## WHAT THE TASK REQUIRES
Return the listing below unchanged, minus its pictures.
═════ SOURCE DATA ═════
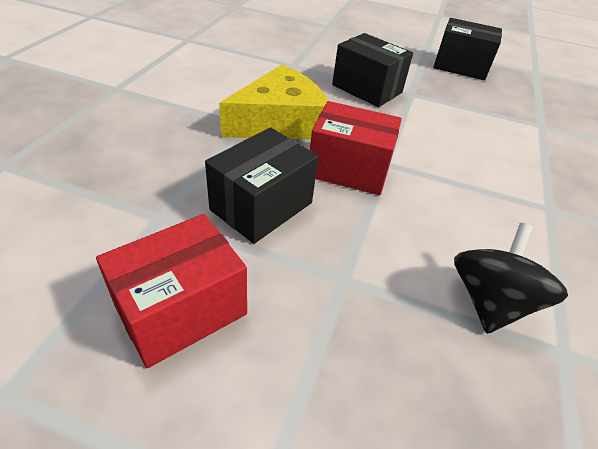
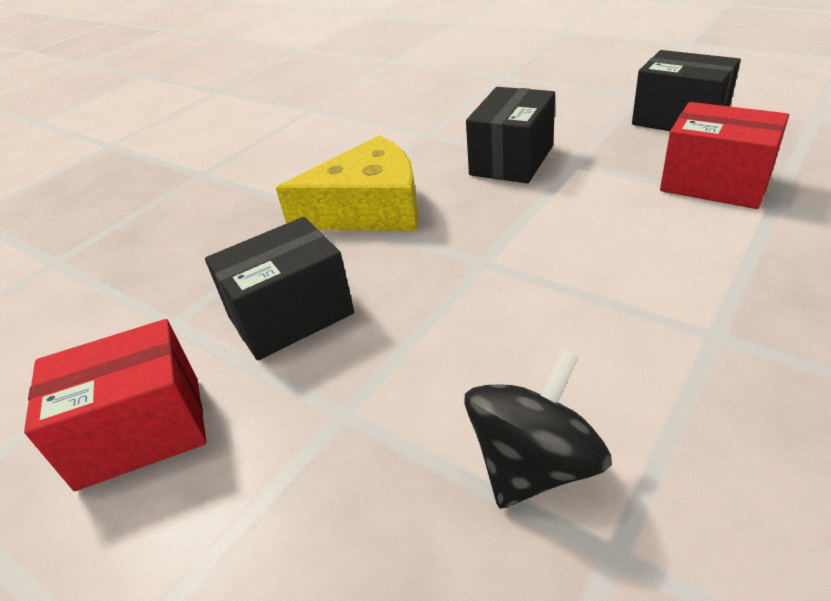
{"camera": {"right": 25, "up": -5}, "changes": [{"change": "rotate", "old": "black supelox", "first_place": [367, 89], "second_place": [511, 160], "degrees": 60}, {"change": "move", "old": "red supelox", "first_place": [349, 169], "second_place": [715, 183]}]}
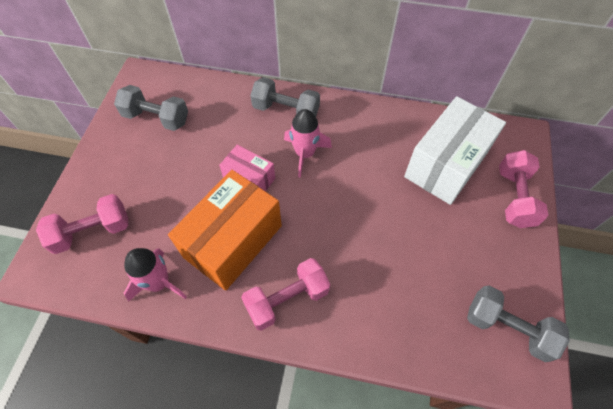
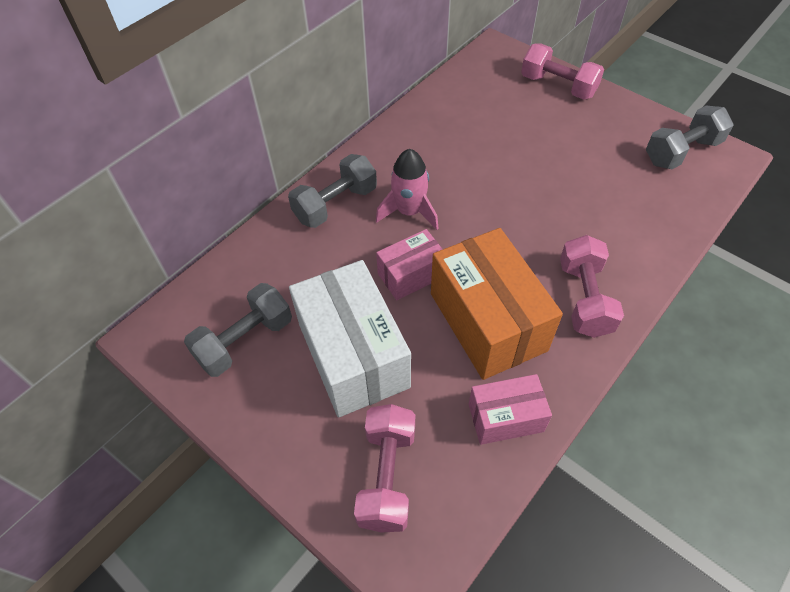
{"camera": {"right": -60, "up": -5}, "changes": [{"change": "move", "old": "white supelox", "first_place": [446, 164], "second_place": [353, 355]}, {"change": "replace", "old": "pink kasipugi", "new": "pink supelox", "first_place": [159, 283], "second_place": [505, 417]}]}
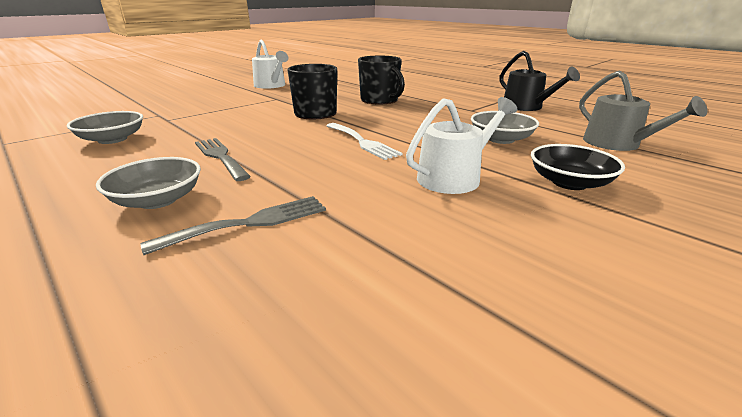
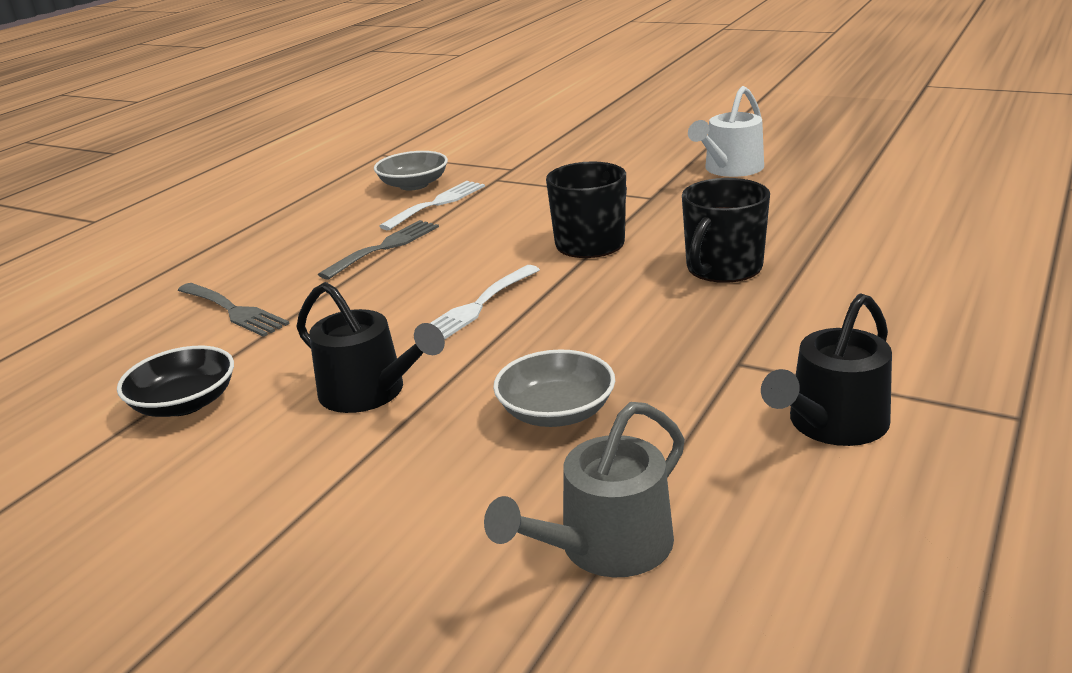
{"camera": {"right": 75, "up": 0}, "changes": [{"change": "recolor", "old": "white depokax", "new": "black depokax", "first_place": [454, 177], "second_place": [370, 392]}, {"change": "move", "old": "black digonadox", "first_place": [569, 182], "second_place": [185, 403]}, {"change": "delete", "old": "grey digonadox", "first_place": [158, 200]}, {"change": "insert", "new": "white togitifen", "second_place": [437, 203]}]}
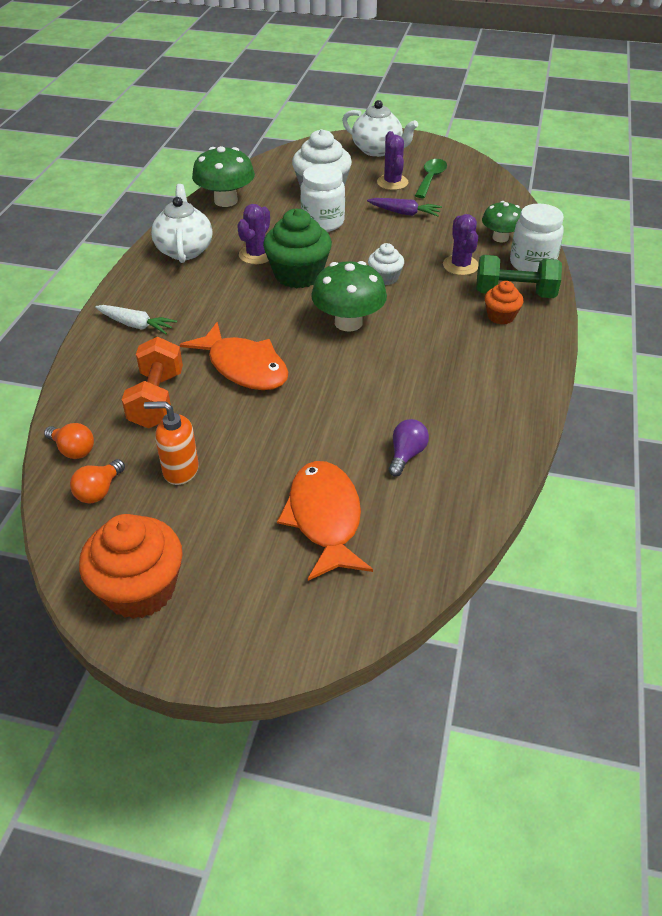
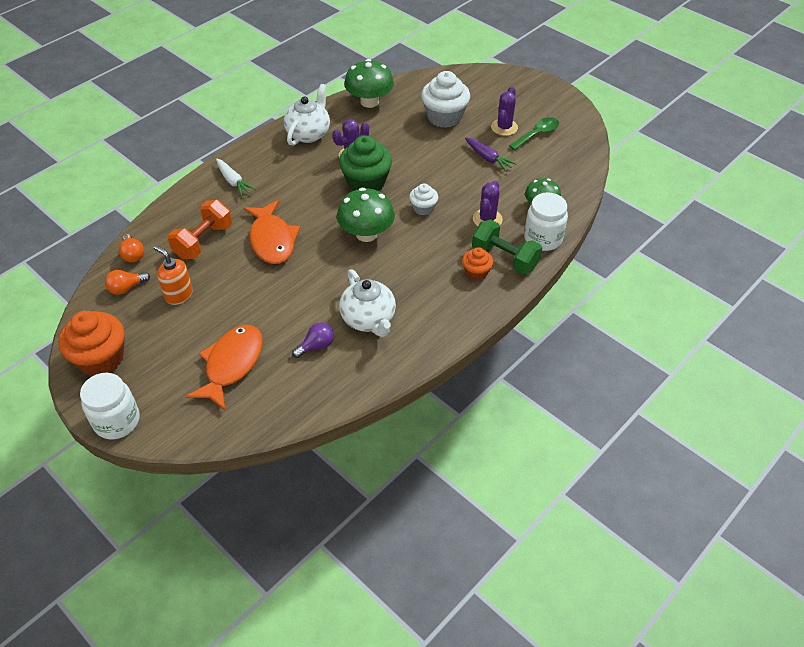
{"camera": {"right": 30, "up": 5}, "changes": [{"change": "move", "old": "white puvukuk", "first_place": [378, 150], "second_place": [369, 319]}, {"change": "move", "old": "white zovurubax", "first_place": [322, 222], "second_place": [117, 421]}]}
═════
## WRITTEN RESPONSE
{"camera": {"right": 25, "up": -5}, "changes": [{"change": "rotate", "old": "black supelox", "first_place": [367, 89], "second_place": [511, 160], "degrees": 60}, {"change": "move", "old": "red supelox", "first_place": [349, 169], "second_place": [715, 183]}]}
{"camera": {"right": -60, "up": -5}, "changes": [{"change": "move", "old": "white supelox", "first_place": [446, 164], "second_place": [353, 355]}, {"change": "replace", "old": "pink kasipugi", "new": "pink supelox", "first_place": [159, 283], "second_place": [505, 417]}]}
{"camera": {"right": 75, "up": 0}, "changes": [{"change": "recolor", "old": "white depokax", "new": "black depokax", "first_place": [454, 177], "second_place": [370, 392]}, {"change": "move", "old": "black digonadox", "first_place": [569, 182], "second_place": [185, 403]}, {"change": "delete", "old": "grey digonadox", "first_place": [158, 200]}, {"change": "insert", "new": "white togitifen", "second_place": [437, 203]}]}
{"camera": {"right": 30, "up": 5}, "changes": [{"change": "move", "old": "white puvukuk", "first_place": [378, 150], "second_place": [369, 319]}, {"change": "move", "old": "white zovurubax", "first_place": [322, 222], "second_place": [117, 421]}]}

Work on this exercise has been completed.